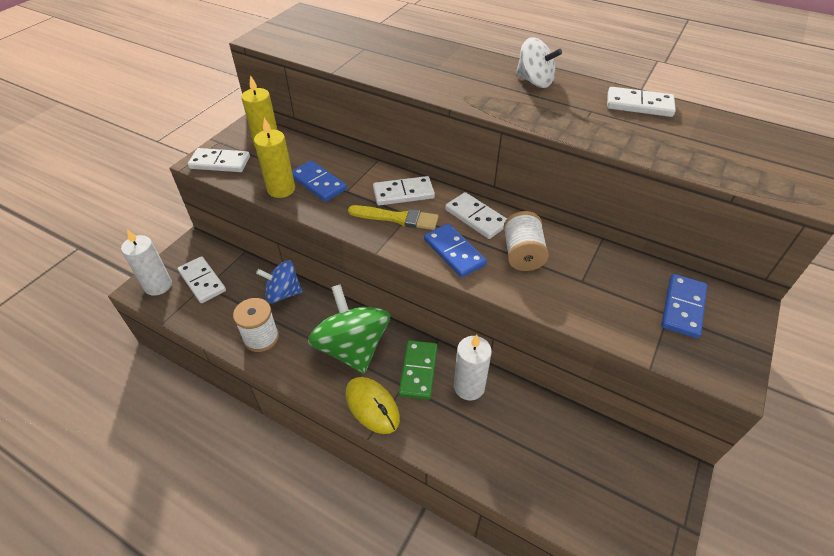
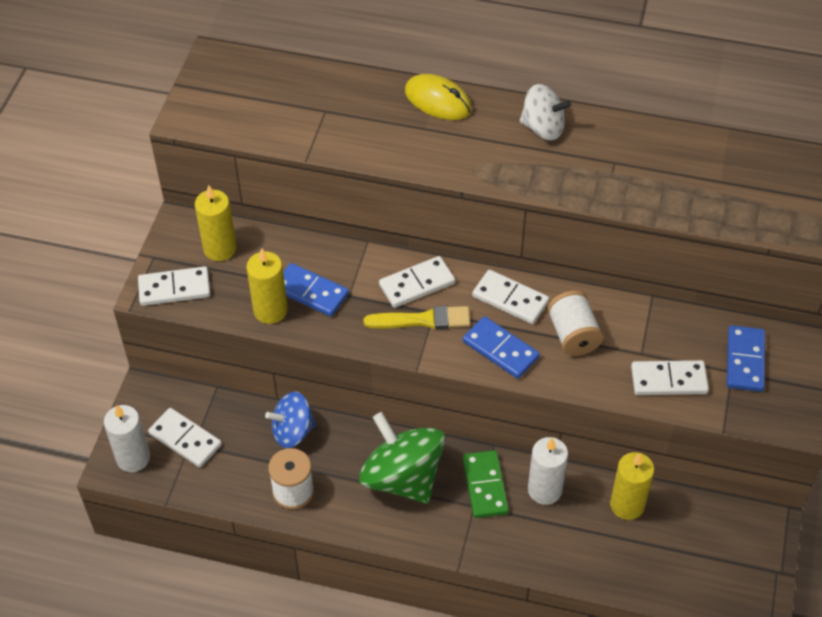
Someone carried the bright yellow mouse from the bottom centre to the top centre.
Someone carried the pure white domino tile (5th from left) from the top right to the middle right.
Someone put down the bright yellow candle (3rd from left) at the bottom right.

Directions for this task
A verbatim copy of the material, pictures excluded, is what must be produced.

Solution to this problem
Someone carried the bright yellow mouse from the bottom centre to the top centre.
Someone carried the pure white domino tile (5th from left) from the top right to the middle right.
Someone put down the bright yellow candle (3rd from left) at the bottom right.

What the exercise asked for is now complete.